Extracted material: Begin

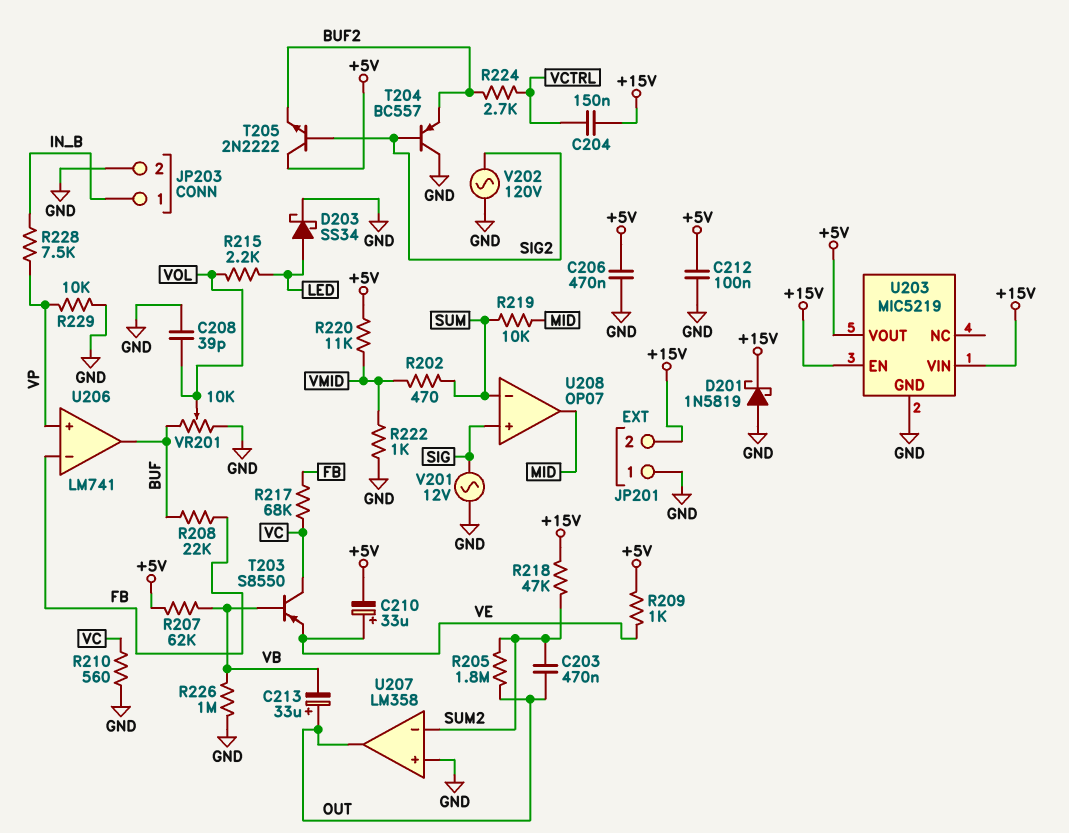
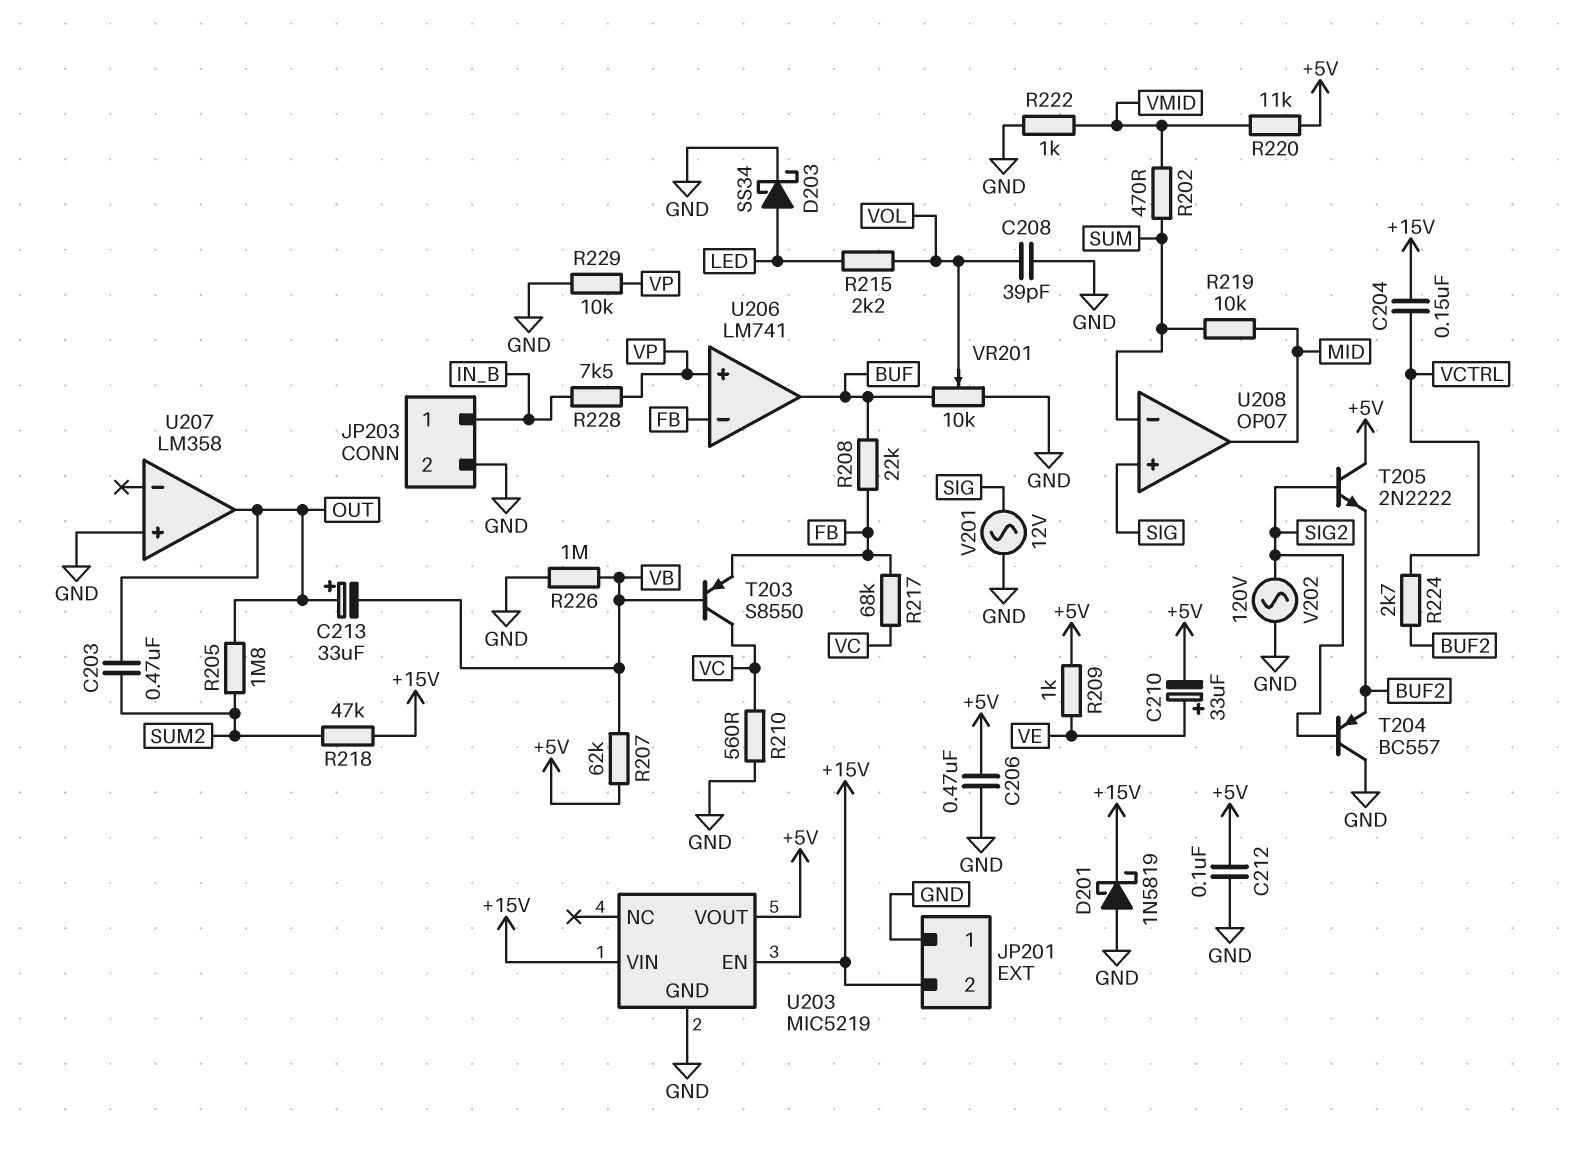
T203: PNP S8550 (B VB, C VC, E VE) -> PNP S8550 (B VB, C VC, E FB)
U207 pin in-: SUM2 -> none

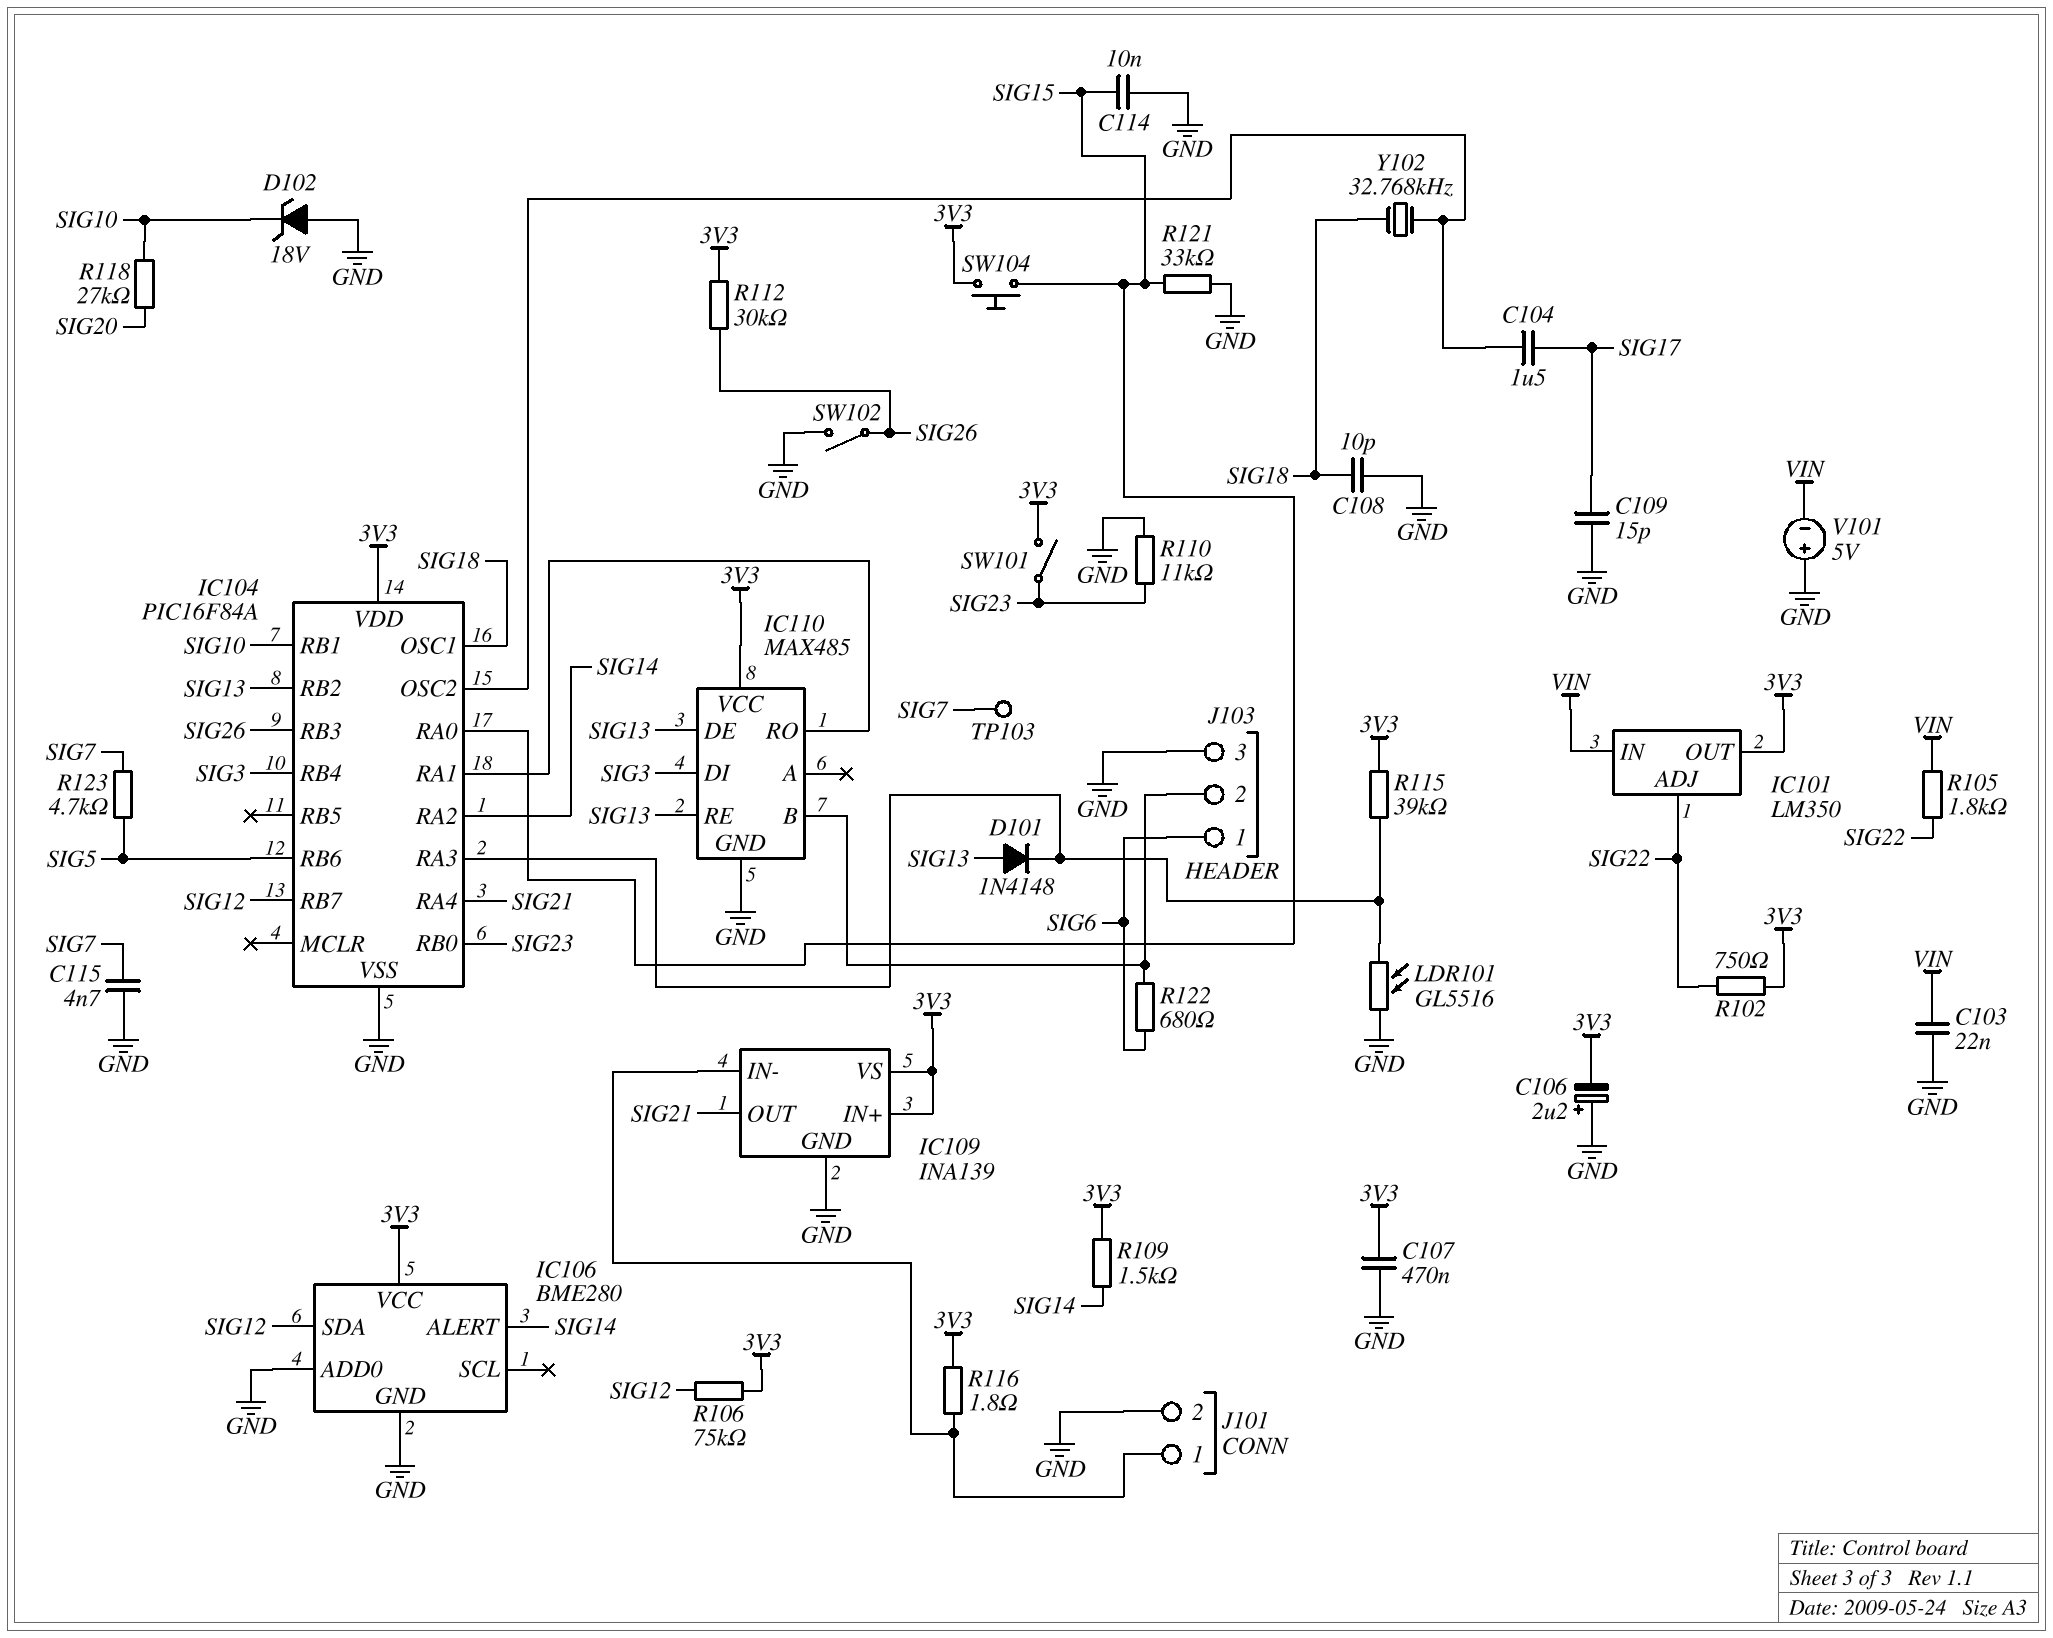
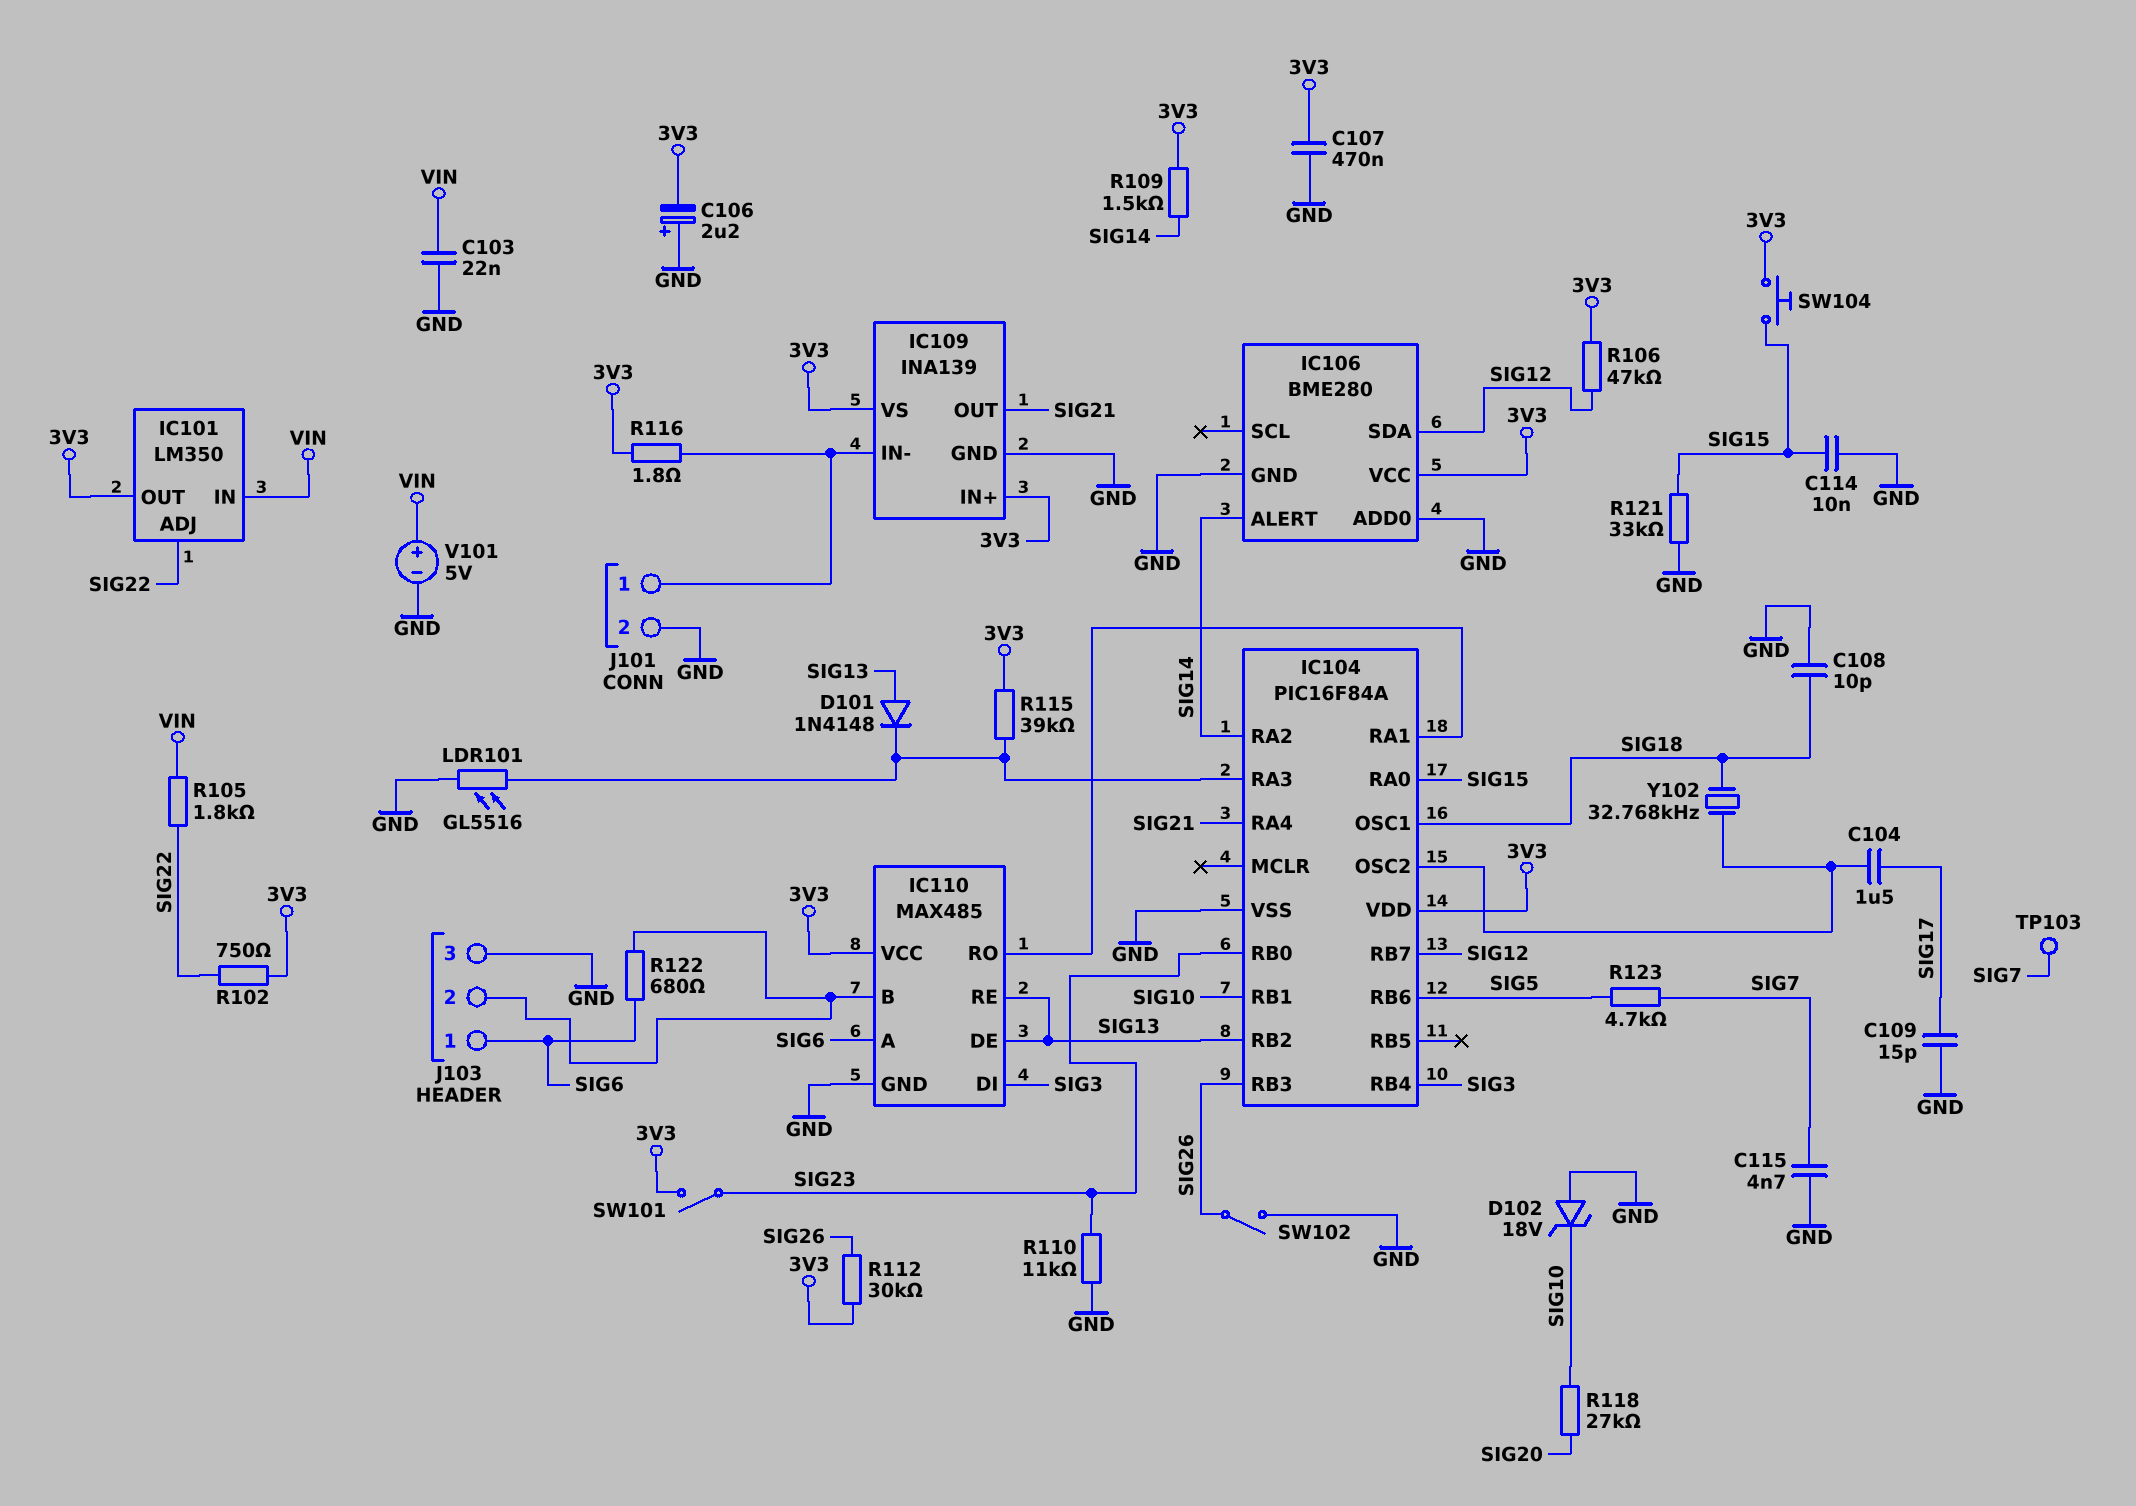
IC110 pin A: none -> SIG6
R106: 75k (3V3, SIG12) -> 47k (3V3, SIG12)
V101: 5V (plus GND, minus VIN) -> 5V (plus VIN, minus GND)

Extracted material: End

The task: Could the lines from the one with "U207 pin in-: SUM2 -> none" through the last line of the material above be written out exactly, both included, with pictures left out?

Response:
U207 pin in-: SUM2 -> none

IC110 pin A: none -> SIG6
R106: 75k (3V3, SIG12) -> 47k (3V3, SIG12)
V101: 5V (plus GND, minus VIN) -> 5V (plus VIN, minus GND)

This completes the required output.